**WORK REQUIRED**
Transcribe the data below verbatim from the line with "black pencil: 0 -> 4" to the line with "red padlock: 5 -> 3". Include both of those lines.

**EXTRACTED ENTRIES**
▬▬▬

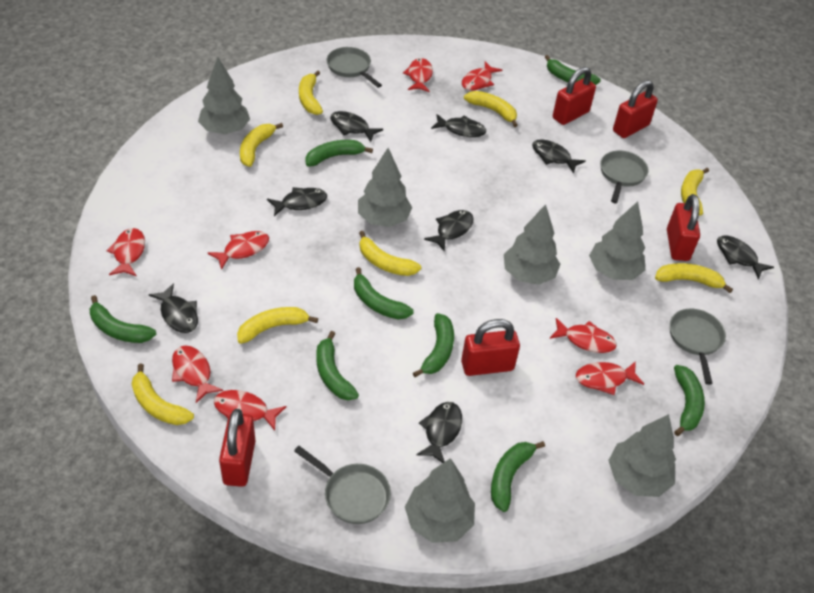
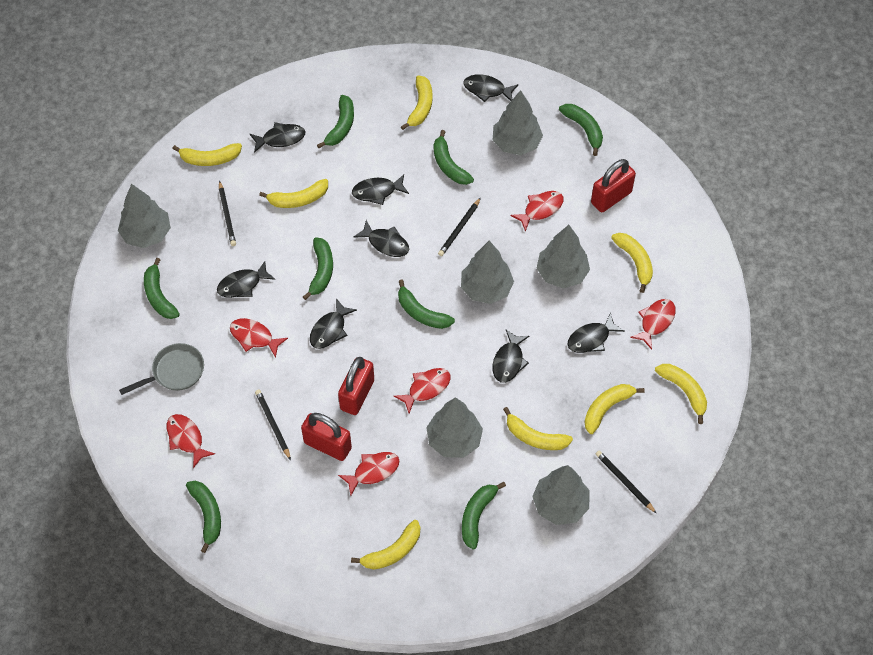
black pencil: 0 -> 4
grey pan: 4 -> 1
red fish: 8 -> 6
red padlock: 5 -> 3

▬▬▬

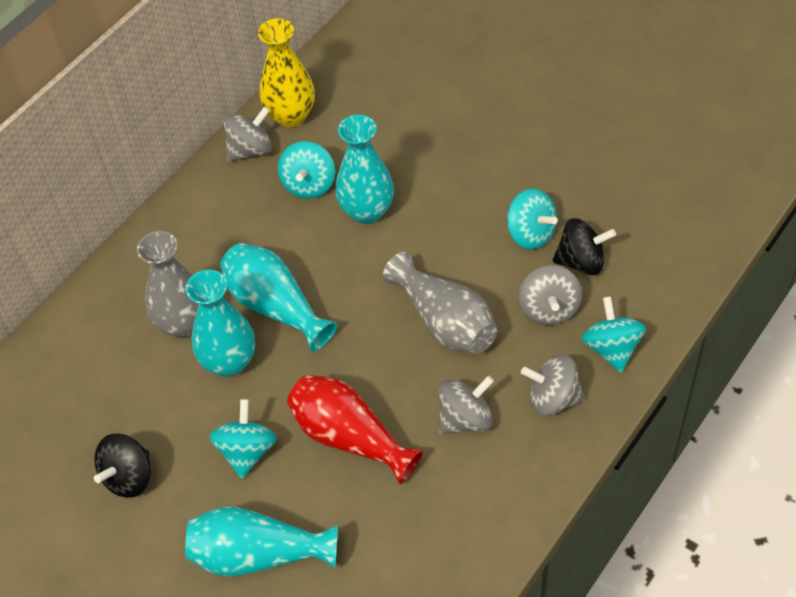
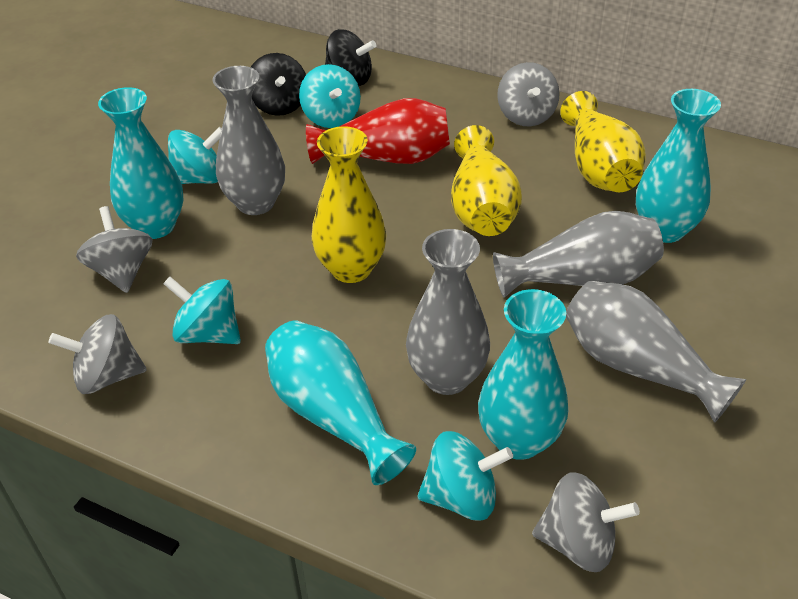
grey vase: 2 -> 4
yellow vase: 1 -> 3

▬▬▬

**RESPONSE BELOW**
black pencil: 0 -> 4
grey pan: 4 -> 1
red fish: 8 -> 6
red padlock: 5 -> 3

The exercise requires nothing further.